WHAT IS BEING ASKED ->
Output nothing but the lines from the first line of the listing below through the line containing "none -> lime brick G2:H2 level 1", printed exactly and free of pictures.

GIVEN DATA ->
* * * *

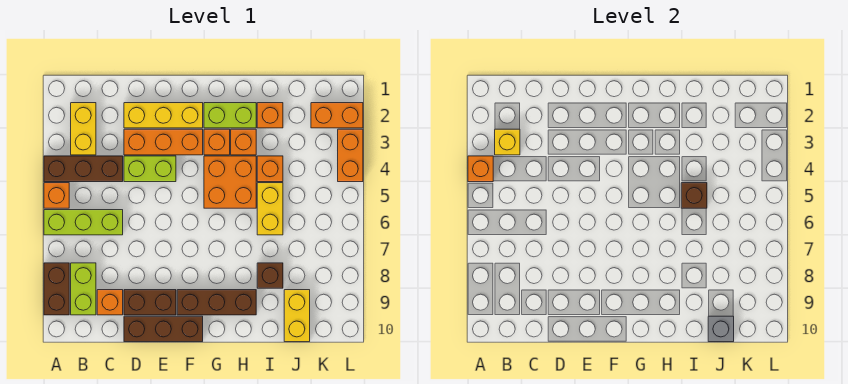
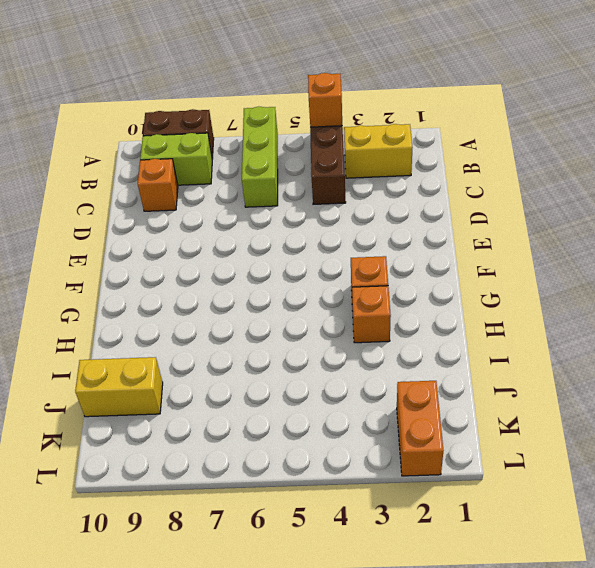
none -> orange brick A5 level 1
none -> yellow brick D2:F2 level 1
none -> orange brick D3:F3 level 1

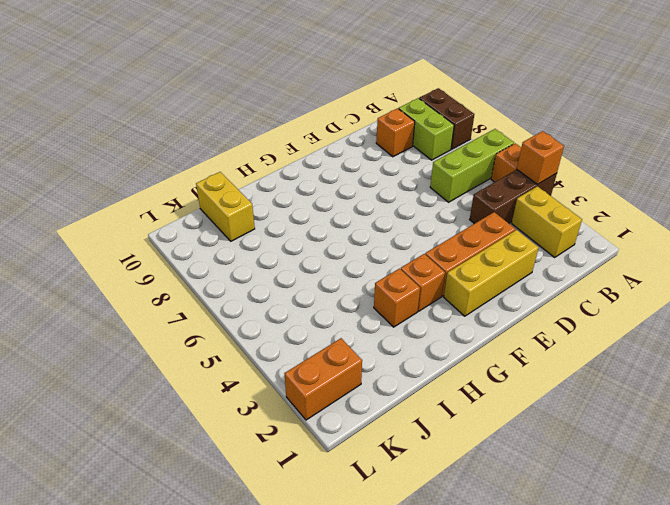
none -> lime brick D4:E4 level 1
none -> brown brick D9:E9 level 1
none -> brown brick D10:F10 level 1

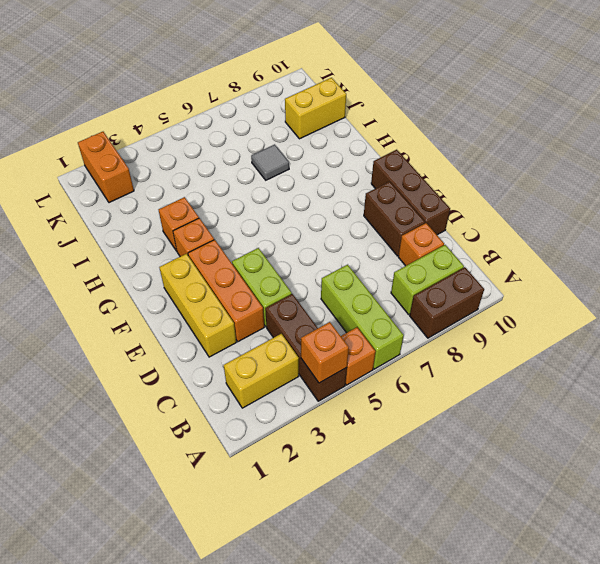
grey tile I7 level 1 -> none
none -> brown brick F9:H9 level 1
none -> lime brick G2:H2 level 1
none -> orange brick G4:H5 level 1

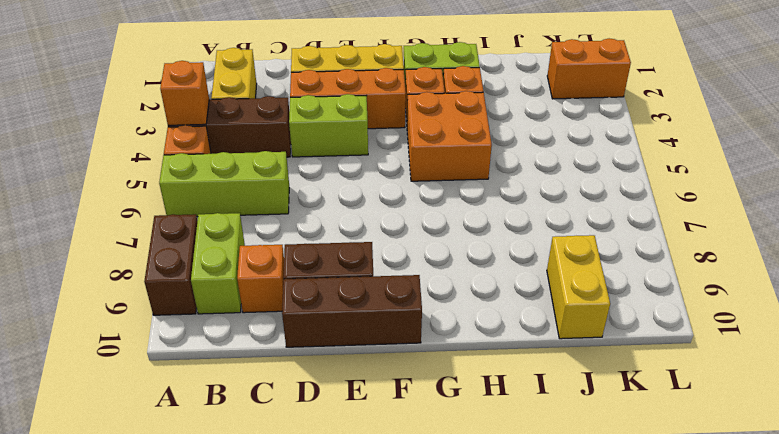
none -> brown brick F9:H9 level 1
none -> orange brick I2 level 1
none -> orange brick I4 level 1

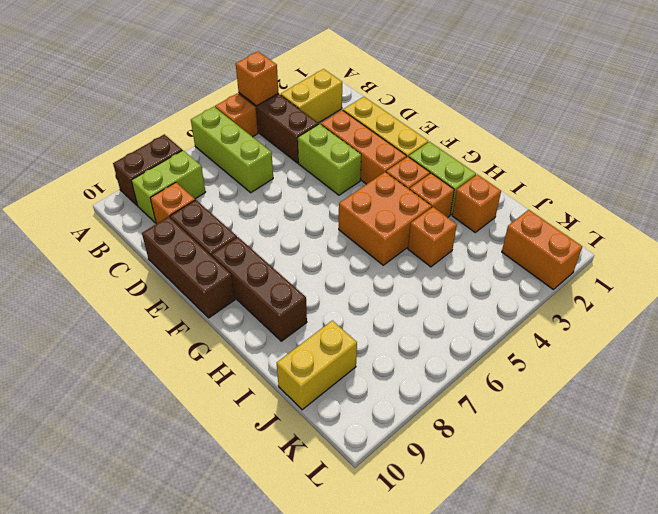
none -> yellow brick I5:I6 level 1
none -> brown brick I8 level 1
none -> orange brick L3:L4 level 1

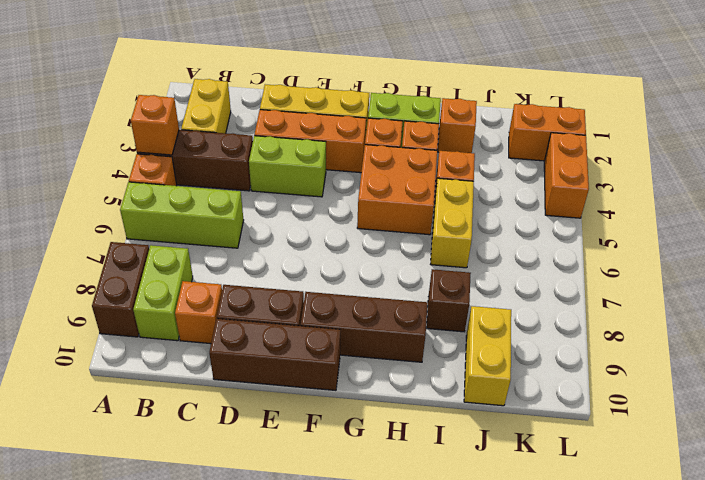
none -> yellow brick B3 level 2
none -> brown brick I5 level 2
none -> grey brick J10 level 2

* * * *

EXPECTED OUTPUT ->
none -> orange brick A5 level 1
none -> yellow brick D2:F2 level 1
none -> orange brick D3:F3 level 1

none -> lime brick D4:E4 level 1
none -> brown brick D9:E9 level 1
none -> brown brick D10:F10 level 1

grey tile I7 level 1 -> none
none -> brown brick F9:H9 level 1
none -> lime brick G2:H2 level 1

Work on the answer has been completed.